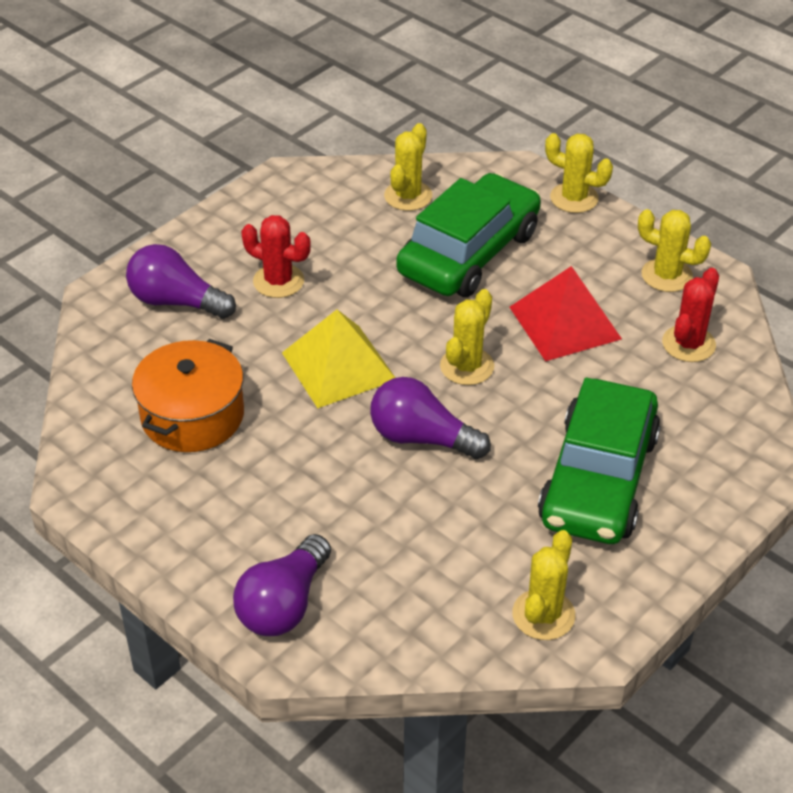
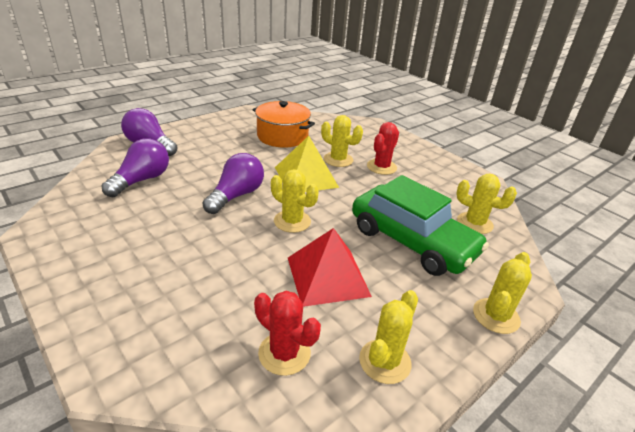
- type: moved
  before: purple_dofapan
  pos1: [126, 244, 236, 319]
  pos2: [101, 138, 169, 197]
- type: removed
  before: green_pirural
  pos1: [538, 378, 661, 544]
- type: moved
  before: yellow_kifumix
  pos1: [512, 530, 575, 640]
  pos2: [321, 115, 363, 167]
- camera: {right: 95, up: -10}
*-*-*
What is needed here is an exact copy of every record, with the pictures left out.

- type: moved
  before: purple_dofapan
  pos1: [126, 244, 236, 319]
  pos2: [101, 138, 169, 197]
- type: removed
  before: green_pirural
  pos1: [538, 378, 661, 544]
- type: moved
  before: yellow_kifumix
  pos1: [512, 530, 575, 640]
  pos2: [321, 115, 363, 167]
- camera: {right: 95, up: -10}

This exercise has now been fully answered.